- _What you will do_: Show all lines from the data that include the word "fork".

- _Material for the task_:

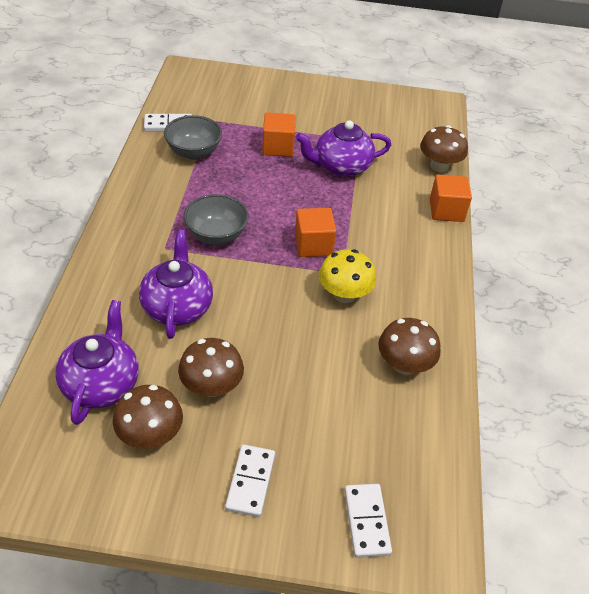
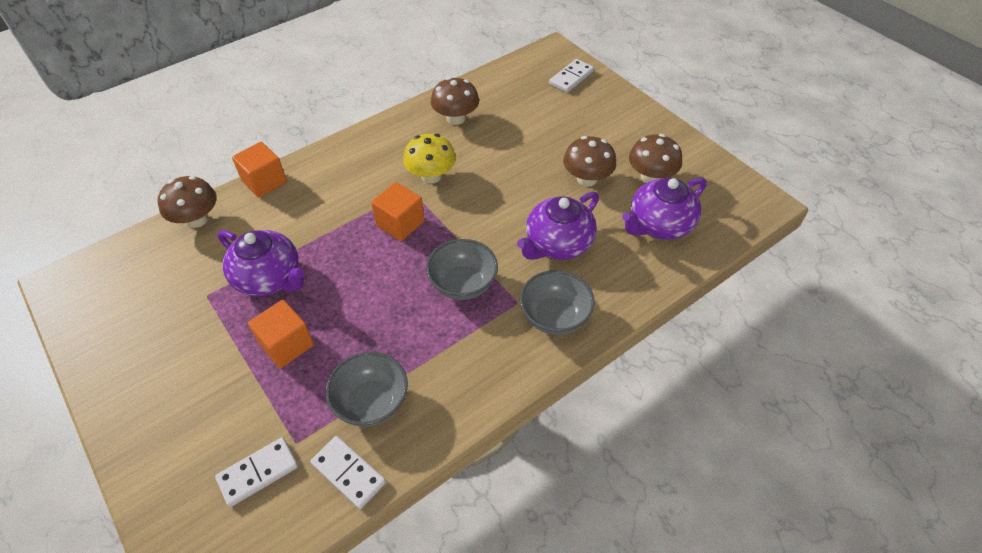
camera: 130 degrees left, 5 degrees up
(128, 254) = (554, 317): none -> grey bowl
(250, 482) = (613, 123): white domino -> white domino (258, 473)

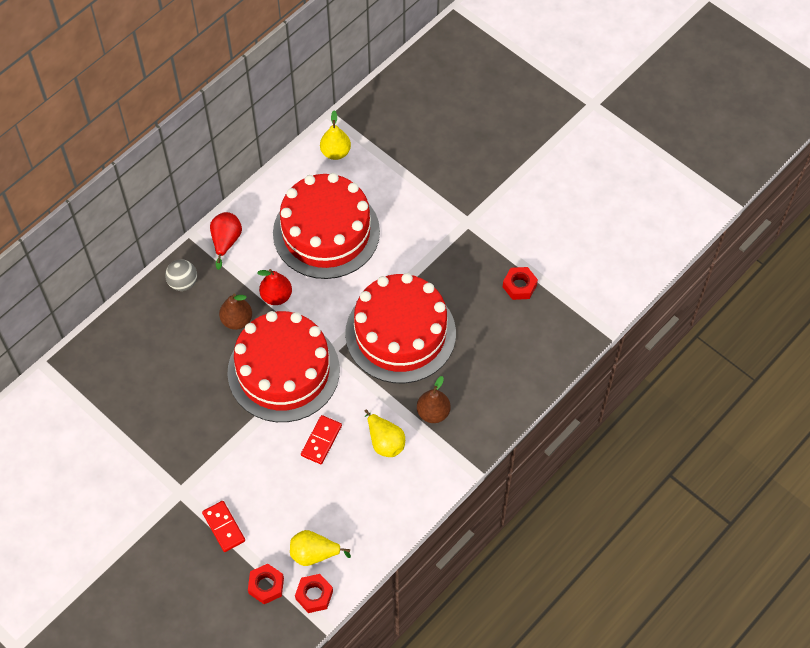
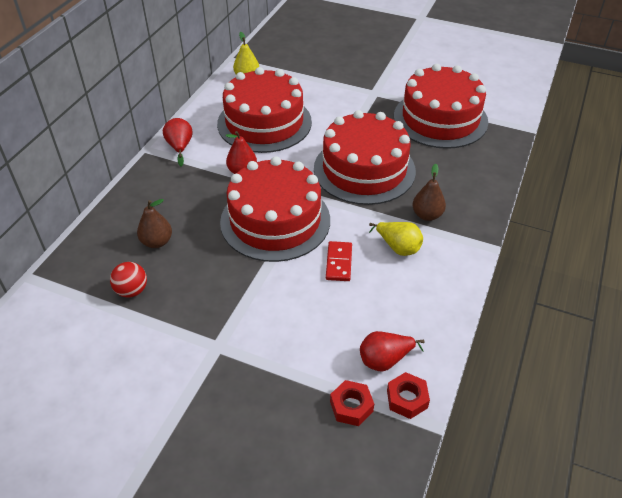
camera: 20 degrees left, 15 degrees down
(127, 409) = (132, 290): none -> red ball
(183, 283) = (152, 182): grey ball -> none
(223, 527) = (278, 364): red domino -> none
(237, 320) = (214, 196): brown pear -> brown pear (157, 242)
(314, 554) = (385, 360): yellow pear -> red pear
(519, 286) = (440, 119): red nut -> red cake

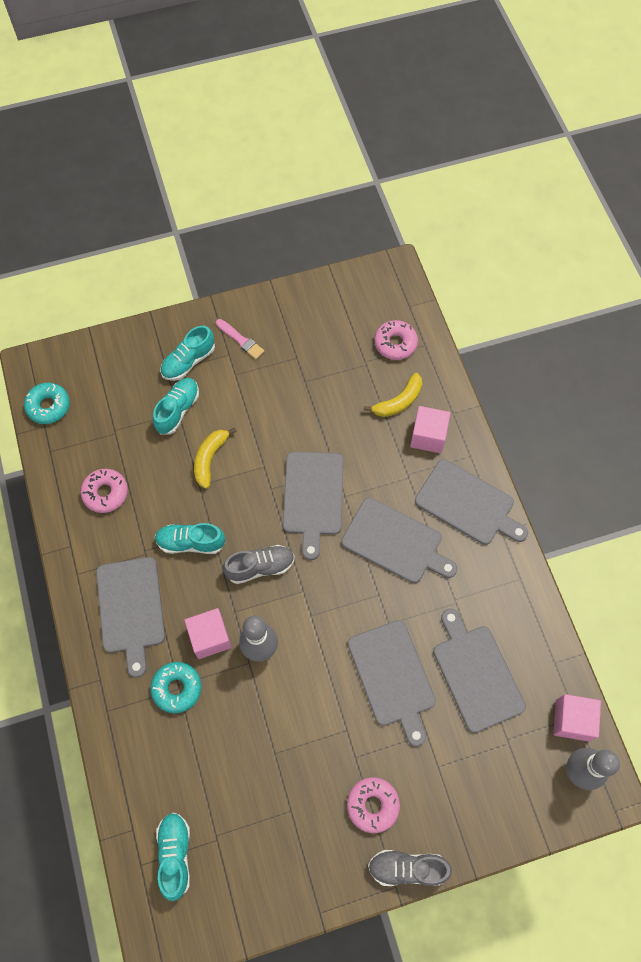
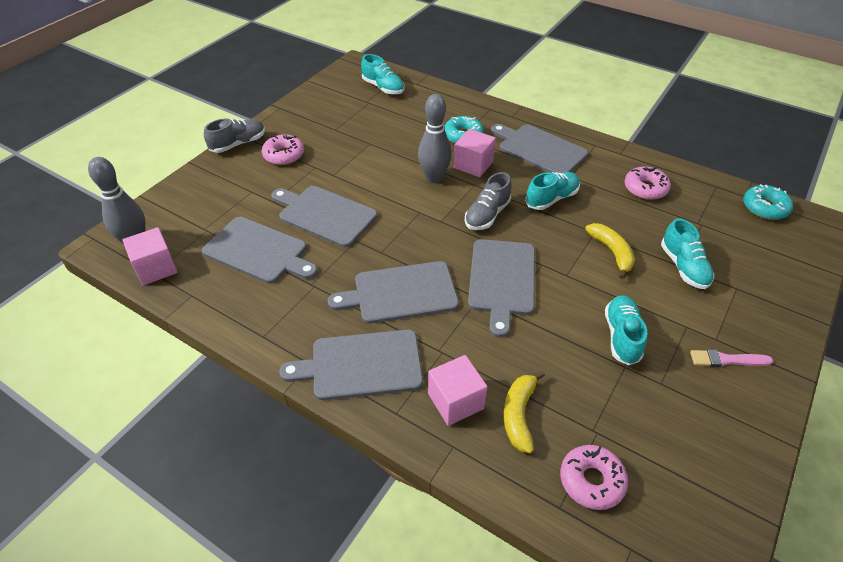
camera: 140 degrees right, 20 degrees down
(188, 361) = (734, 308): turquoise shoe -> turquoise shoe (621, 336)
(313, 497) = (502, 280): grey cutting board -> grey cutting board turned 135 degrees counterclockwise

* * *

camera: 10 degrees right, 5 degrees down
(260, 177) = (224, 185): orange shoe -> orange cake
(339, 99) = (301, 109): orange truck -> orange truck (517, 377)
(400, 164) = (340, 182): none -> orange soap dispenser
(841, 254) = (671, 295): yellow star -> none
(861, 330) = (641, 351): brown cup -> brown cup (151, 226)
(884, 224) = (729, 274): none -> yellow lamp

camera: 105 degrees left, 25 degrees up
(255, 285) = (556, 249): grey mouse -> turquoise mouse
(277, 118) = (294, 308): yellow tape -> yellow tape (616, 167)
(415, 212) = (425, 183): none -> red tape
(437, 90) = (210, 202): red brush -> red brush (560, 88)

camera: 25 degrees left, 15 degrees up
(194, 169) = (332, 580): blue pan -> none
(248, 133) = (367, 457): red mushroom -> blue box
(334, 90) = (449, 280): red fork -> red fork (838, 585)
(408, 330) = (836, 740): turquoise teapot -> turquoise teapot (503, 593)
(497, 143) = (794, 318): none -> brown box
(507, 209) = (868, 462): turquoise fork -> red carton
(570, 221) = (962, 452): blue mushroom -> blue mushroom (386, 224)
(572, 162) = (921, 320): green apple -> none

* * *

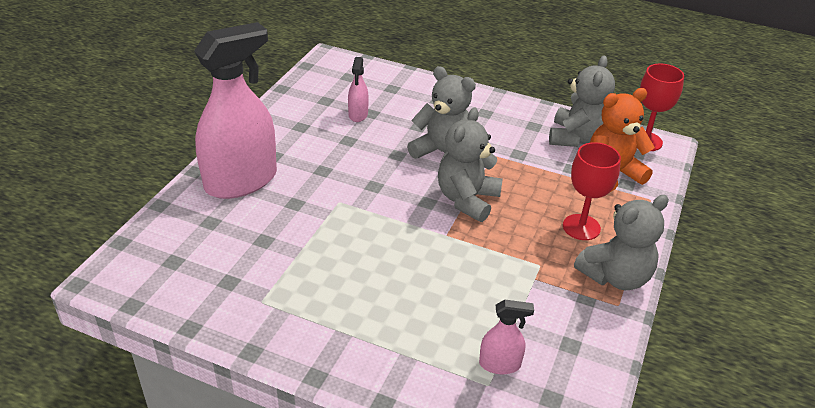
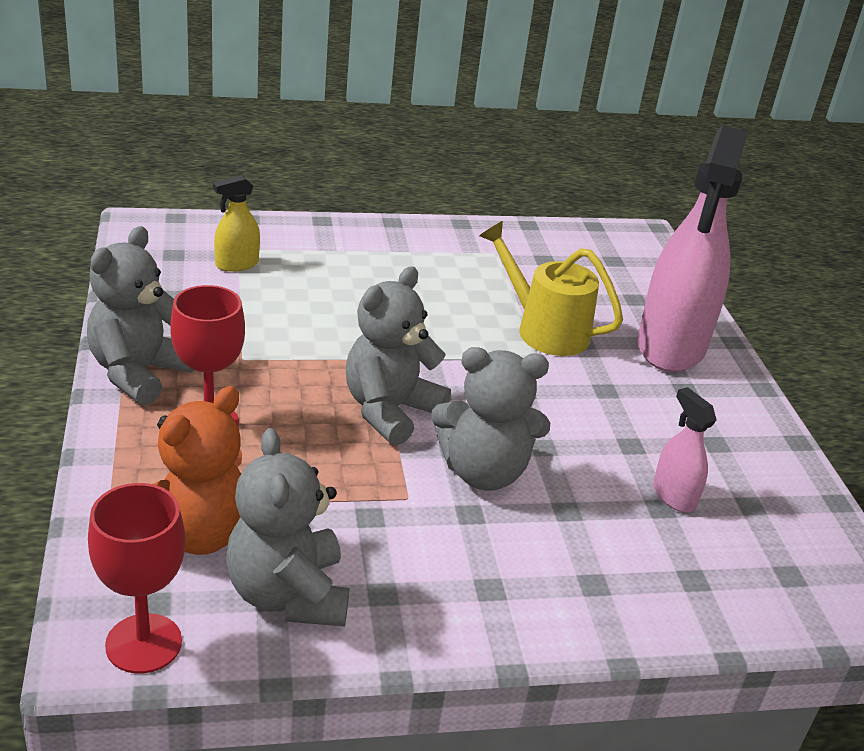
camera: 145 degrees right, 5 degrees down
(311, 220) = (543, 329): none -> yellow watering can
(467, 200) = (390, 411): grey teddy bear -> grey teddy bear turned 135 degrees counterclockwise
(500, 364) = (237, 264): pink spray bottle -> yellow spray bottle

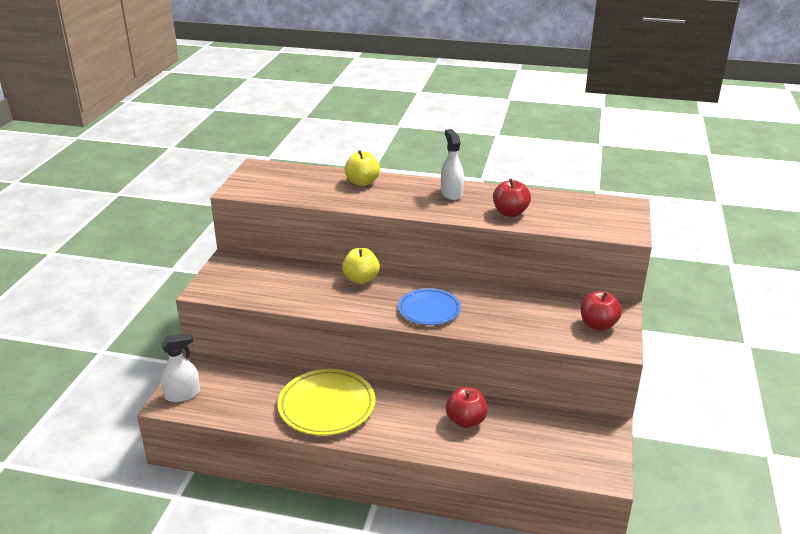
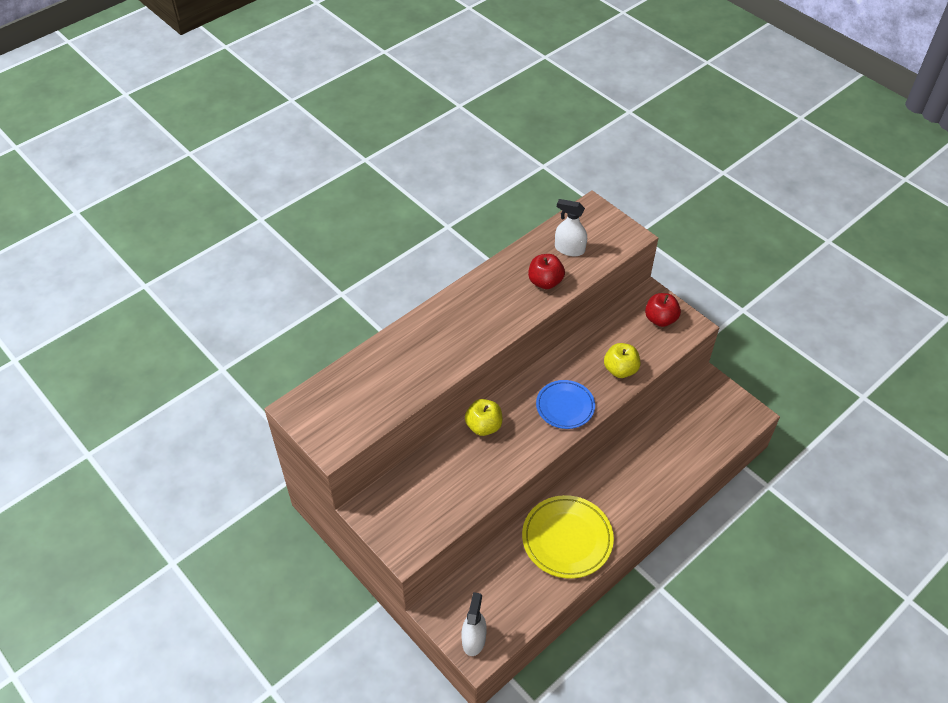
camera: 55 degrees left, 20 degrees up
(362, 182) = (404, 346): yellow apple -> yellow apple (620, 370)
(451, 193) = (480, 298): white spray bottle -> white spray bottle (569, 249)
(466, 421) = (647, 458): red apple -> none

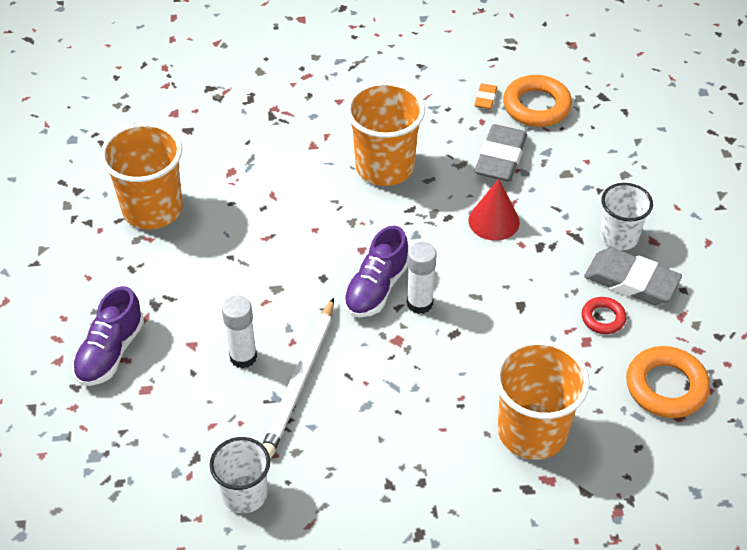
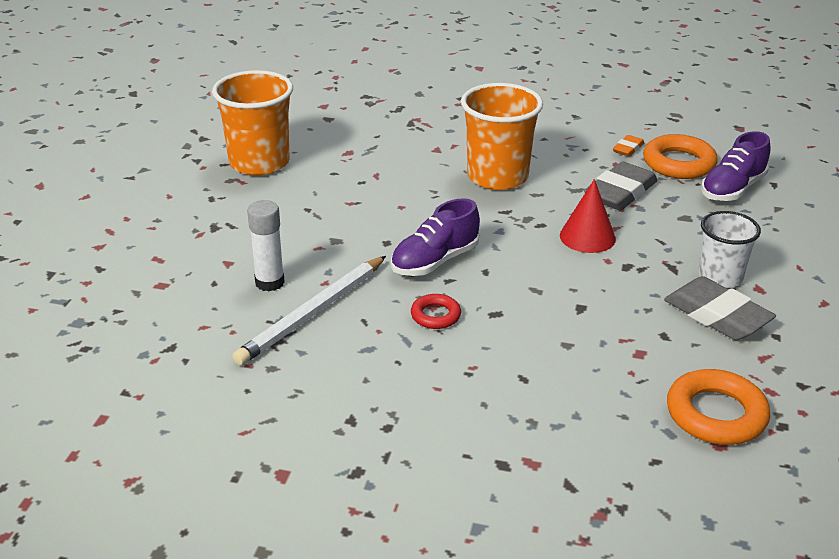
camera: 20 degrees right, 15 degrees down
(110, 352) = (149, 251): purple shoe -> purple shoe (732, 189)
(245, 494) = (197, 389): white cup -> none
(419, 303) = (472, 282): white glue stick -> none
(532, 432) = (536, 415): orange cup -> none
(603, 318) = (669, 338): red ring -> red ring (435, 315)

- _Solution to the exercise_:
(334, 90) = (449, 280): red fork -> red fork (838, 585)
(507, 209) = (868, 462): turquoise fork -> red carton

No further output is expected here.